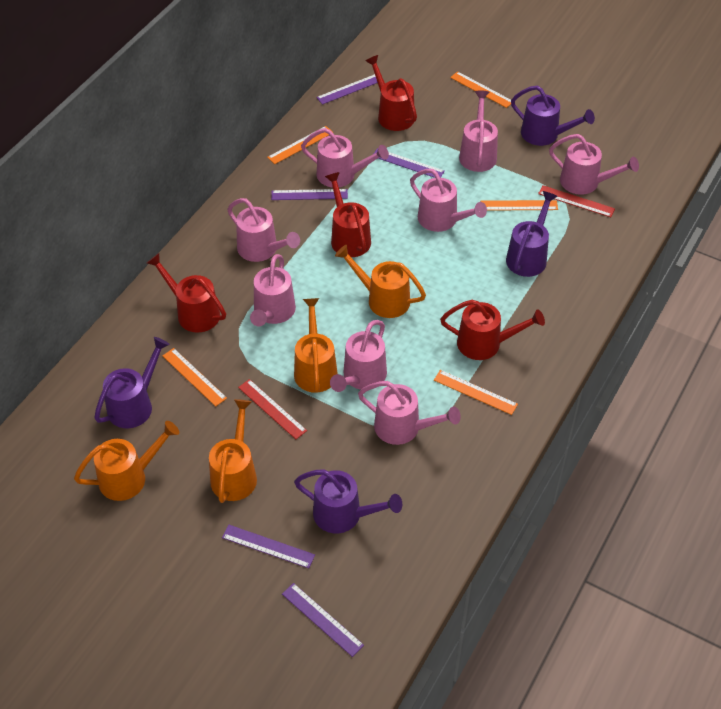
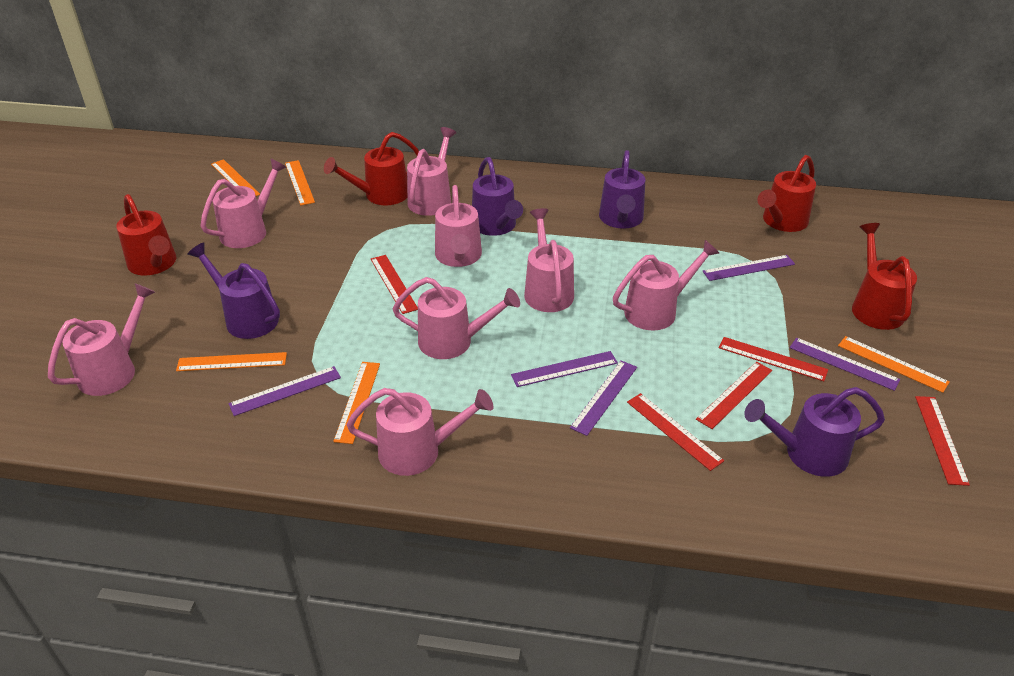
orange watering can: 4 -> 0
red ruler: 2 -> 5

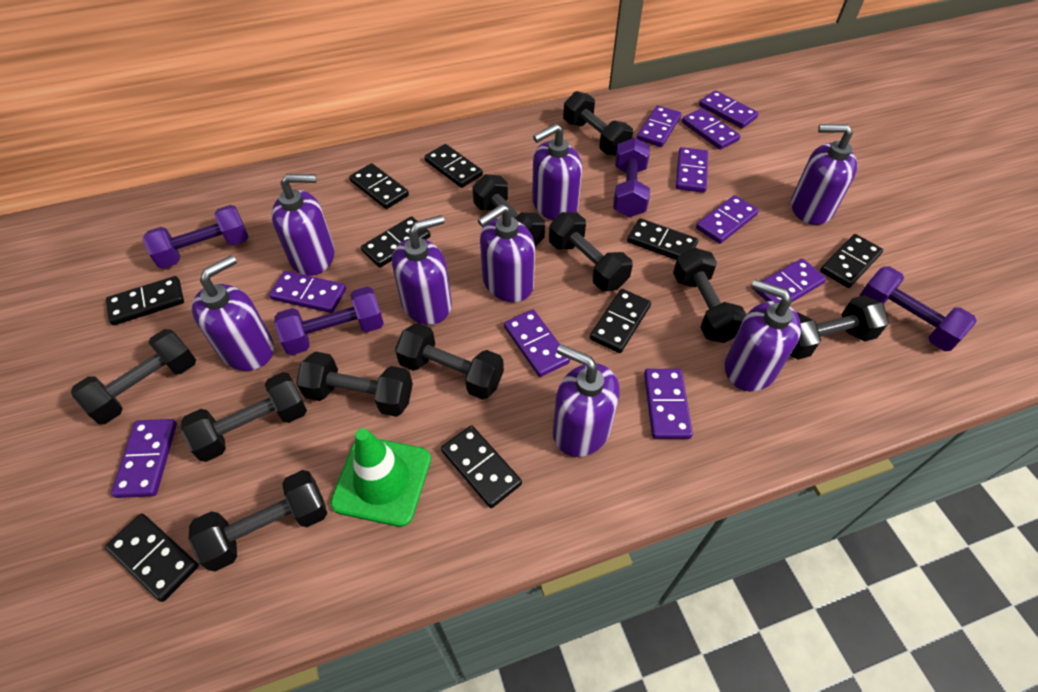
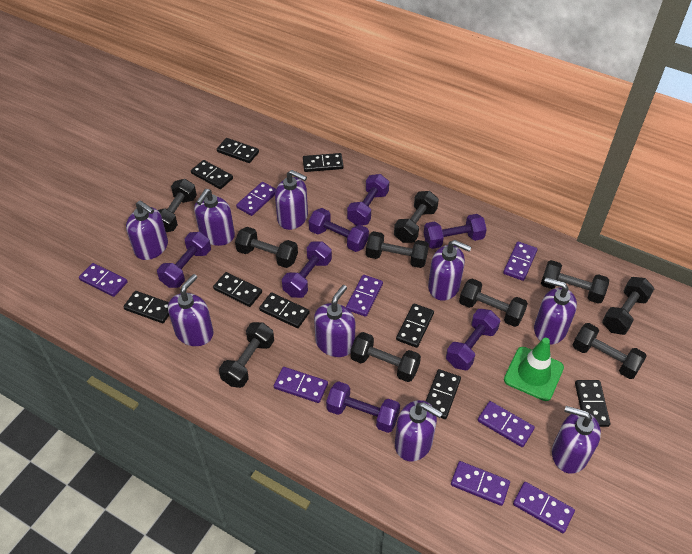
purple domino: 10 -> 8
purple dumbbell: 4 -> 7
purple soap dispenser: 8 -> 9

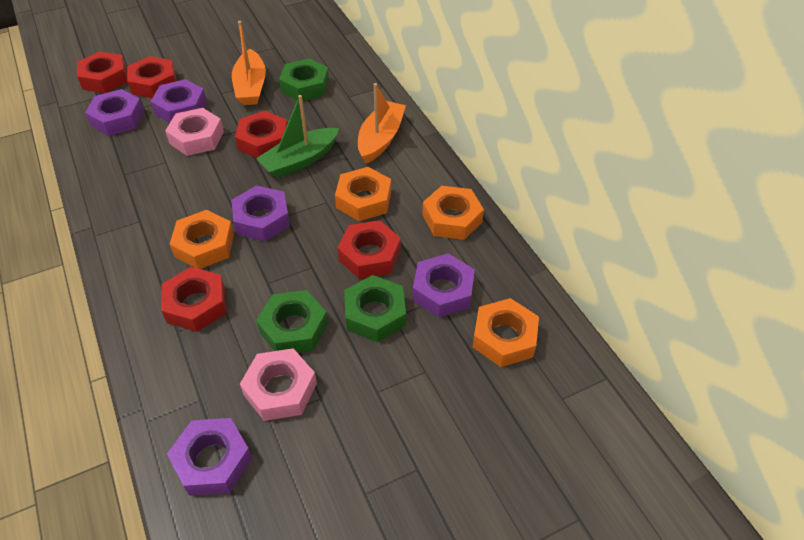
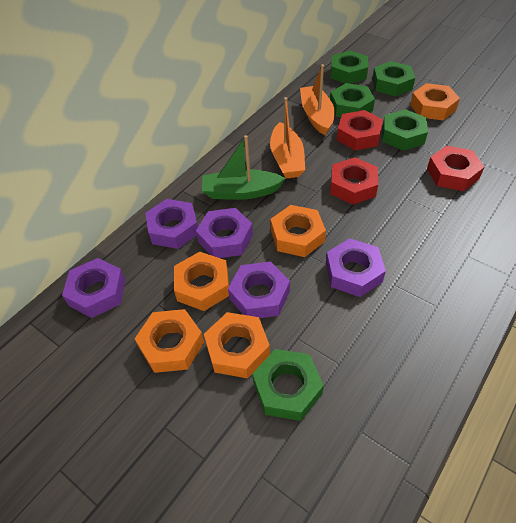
green nut: 3 -> 5
orange nut: 4 -> 5
pink nut: 2 -> 0
red nut: 5 -> 3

────────

#### What is required
Each record must be repeated verbatim, and no picture may appear in the copy.

#### The completed task
orange watering can: 4 -> 0
red ruler: 2 -> 5

purple domino: 10 -> 8
purple dumbbell: 4 -> 7
purple soap dispenser: 8 -> 9

green nut: 3 -> 5
orange nut: 4 -> 5
pink nut: 2 -> 0
red nut: 5 -> 3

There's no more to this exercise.